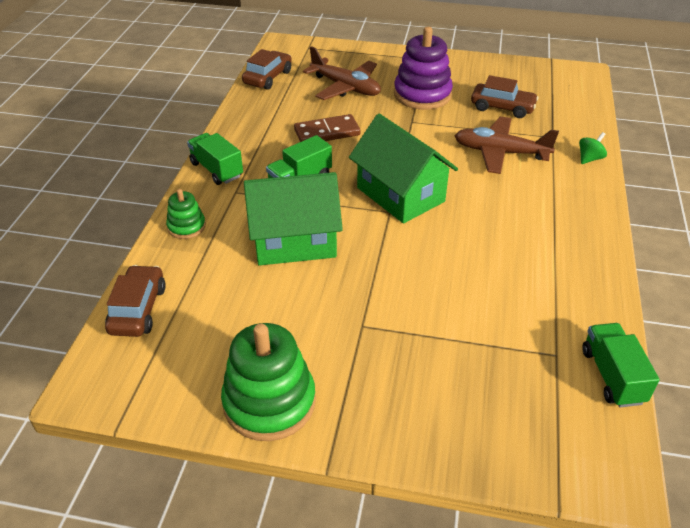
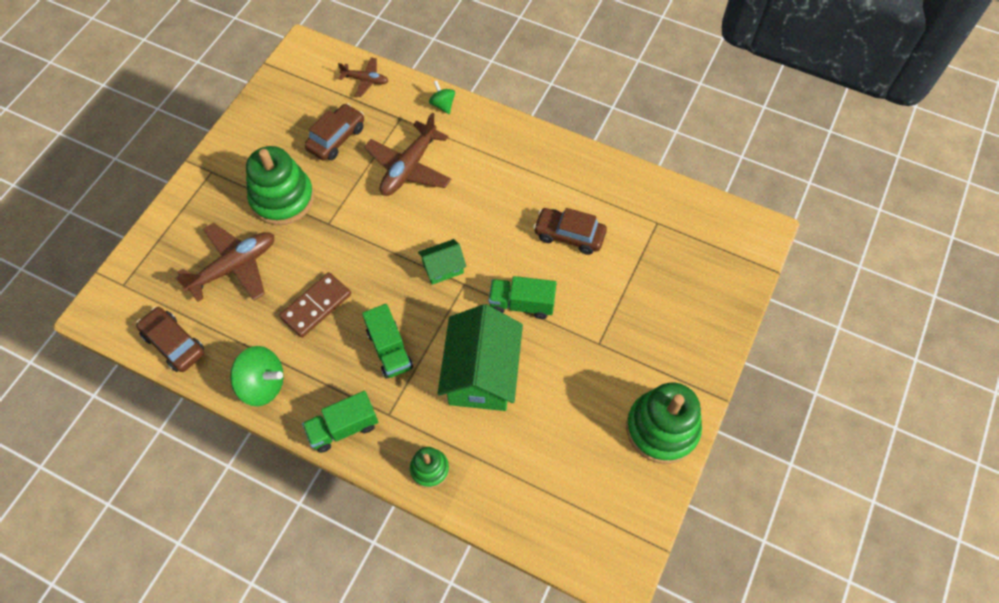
camera: 75 degrees left, 20 degrees up
(138, 309) = (535, 524): brown car -> brown car (569, 235)
(245, 122) = (263, 384): none -> green spinning top
(327, 132) = (316, 306): brown domino -> brown domino turned 45 degrees clockwise
(400, 195) = (443, 268): green house -> green house, size x0.50
(422, 95) = (282, 198): purple stacking toy -> green stacking toy
(578, 109) = (365, 80): none -> brown plane
(612, 376) = (682, 197): green truck -> green truck (521, 304)

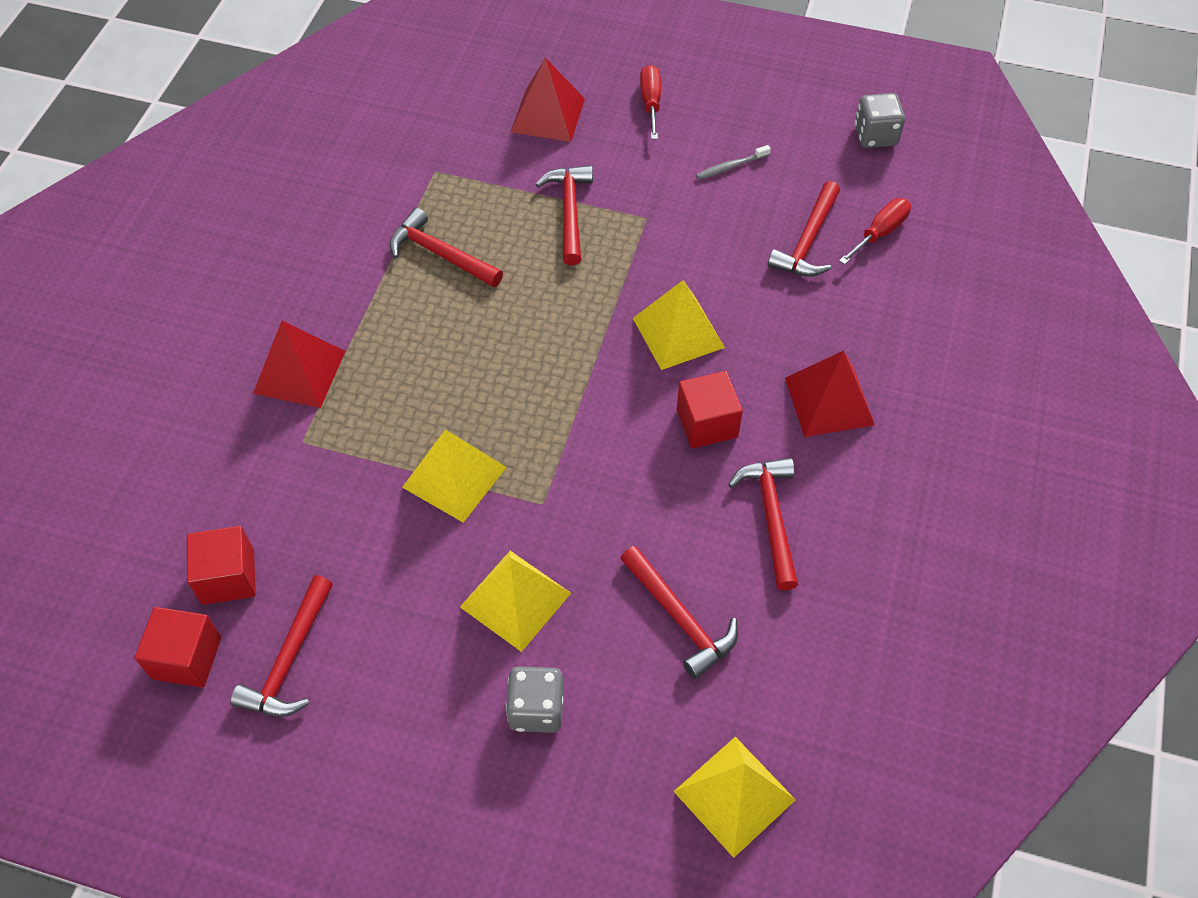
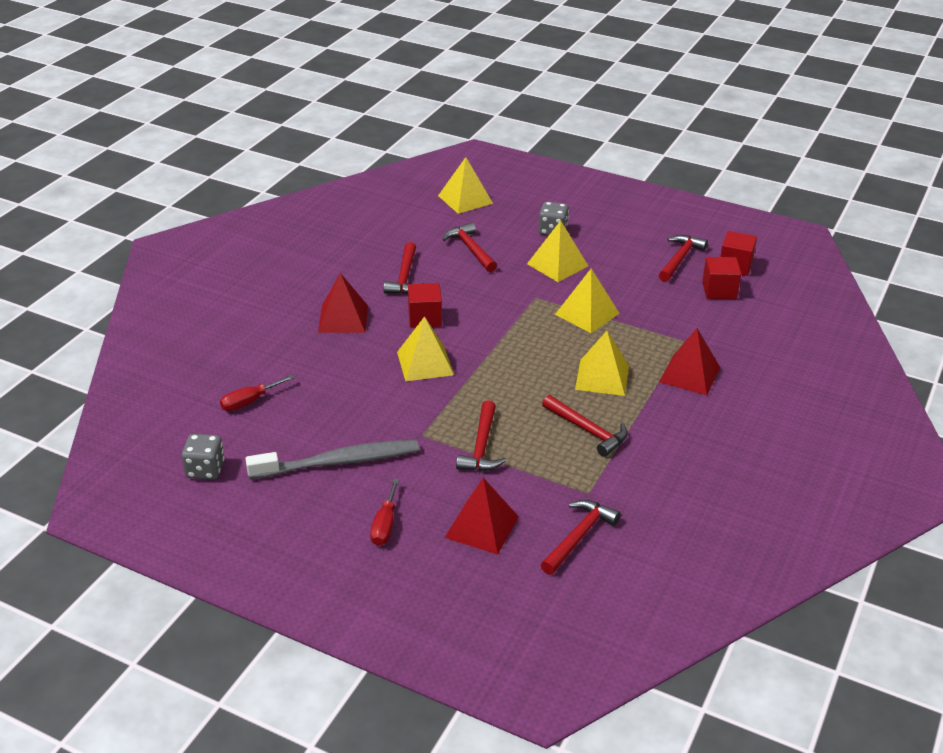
camera: 170 degrees left, 20 degrees down
(425, 346) = (602, 377): none -> yellow pyramid
(731, 167) = (339, 462): grey toothbrush -> grey toothbrush, size x2.50
(808, 241) = (306, 403): red hammer -> red hammer (579, 536)

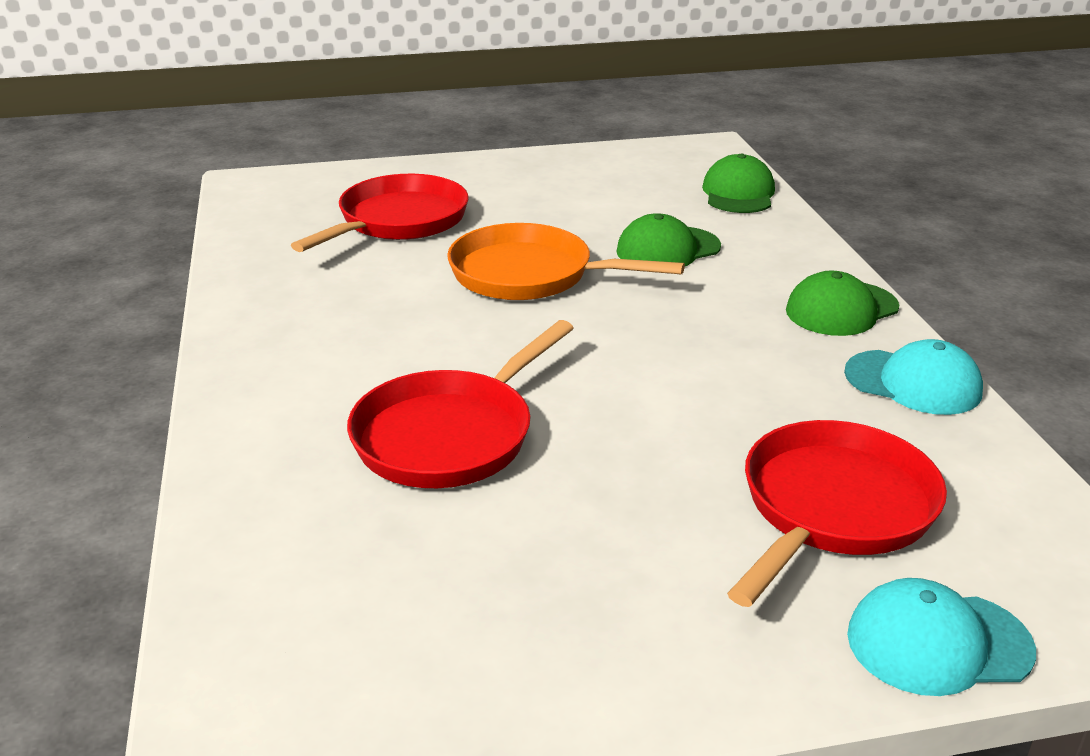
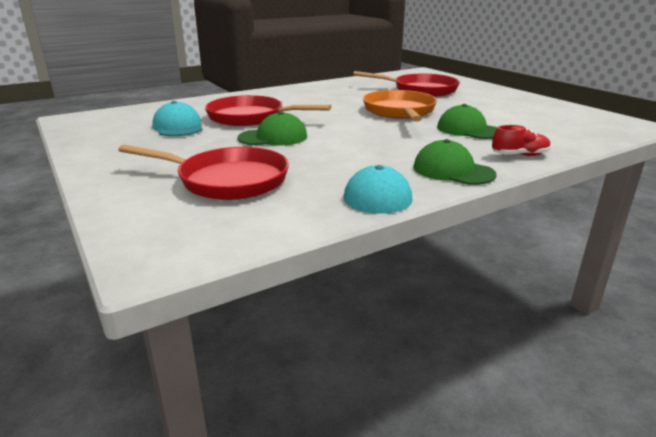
camera: 70 degrees right, 5 degrees down
(738, 193) = (579, 137): green cap -> green cap (273, 137)
(796, 250) = (519, 155): none -> red shoe
(938, 643) = (120, 207): turquoise cap -> turquoise cap (178, 127)

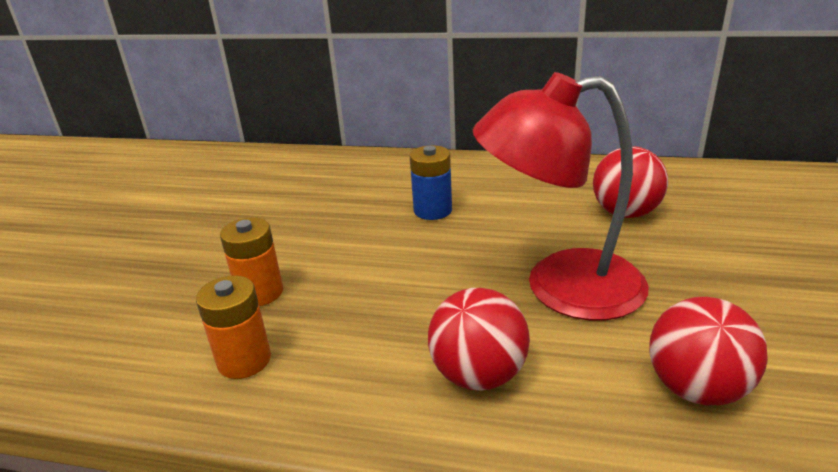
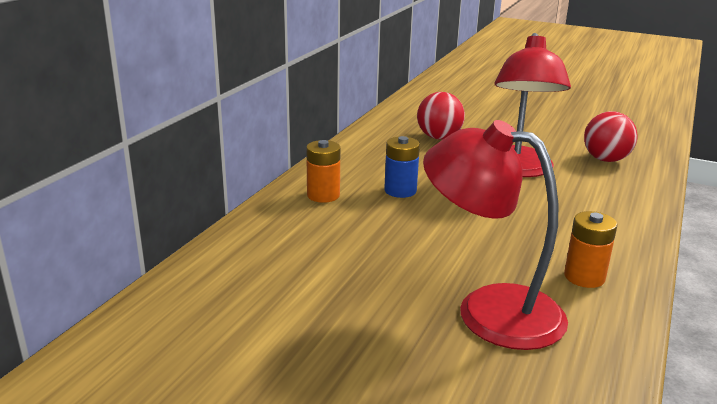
camera: 80 degrees left, 5 degrees down
(178, 293) = (489, 310): none -> red lamp
(260, 293) = (499, 269): orange battery -> orange battery (323, 195)
(478, 375) = (597, 204): red ball -> none

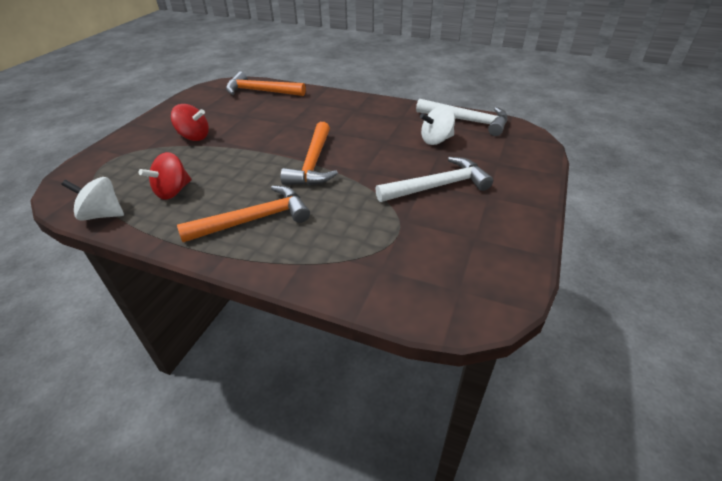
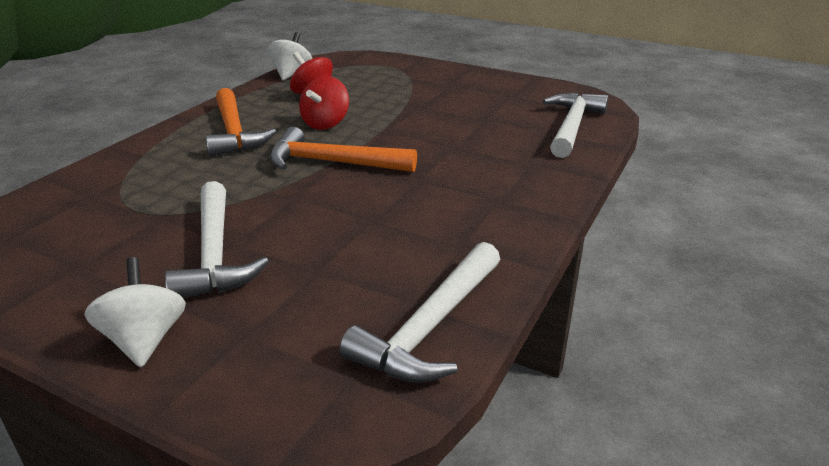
camera: 95 degrees right, 10 degrees down
(194, 137) = (430, 96): red spinning top -> red spinning top (325, 124)
(261, 91) = (572, 126): orange hammer -> white hammer
(436, 140) = (359, 272): white spinning top -> white spinning top (145, 340)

= = = =

_TRY IT_
Transcribe each line above verbatim, with the pictures left out.

_SOLUTION FOR THIS PROBLEM_
camera: 75 degrees left, 20 degrees up
(138, 309) = (535, 524): brown car -> brown car (569, 235)
(245, 122) = (263, 384): none -> green spinning top
(327, 132) = (316, 306): brown domino -> brown domino turned 45 degrees clockwise
(400, 195) = (443, 268): green house -> green house, size x0.50
(422, 95) = (282, 198): purple stacking toy -> green stacking toy
(578, 109) = (365, 80): none -> brown plane
(612, 376) = (682, 197): green truck -> green truck (521, 304)

camera: 170 degrees left, 20 degrees down
(425, 346) = (602, 377): none -> yellow pyramid
(731, 167) = (339, 462): grey toothbrush -> grey toothbrush, size x2.50
(808, 241) = (306, 403): red hammer -> red hammer (579, 536)

camera: 70 degrees right, 5 degrees down
(738, 193) = (579, 137): green cap -> green cap (273, 137)
(796, 250) = (519, 155): none -> red shoe
(938, 643) = (120, 207): turquoise cap -> turquoise cap (178, 127)

camera: 80 degrees left, 5 degrees down
(178, 293) = (489, 310): none -> red lamp
(260, 293) = (499, 269): orange battery -> orange battery (323, 195)
(478, 375) = (597, 204): red ball -> none

camera: 95 degrees right, 10 degrees down
(194, 137) = (430, 96): red spinning top -> red spinning top (325, 124)
(261, 91) = (572, 126): orange hammer -> white hammer
(436, 140) = (359, 272): white spinning top -> white spinning top (145, 340)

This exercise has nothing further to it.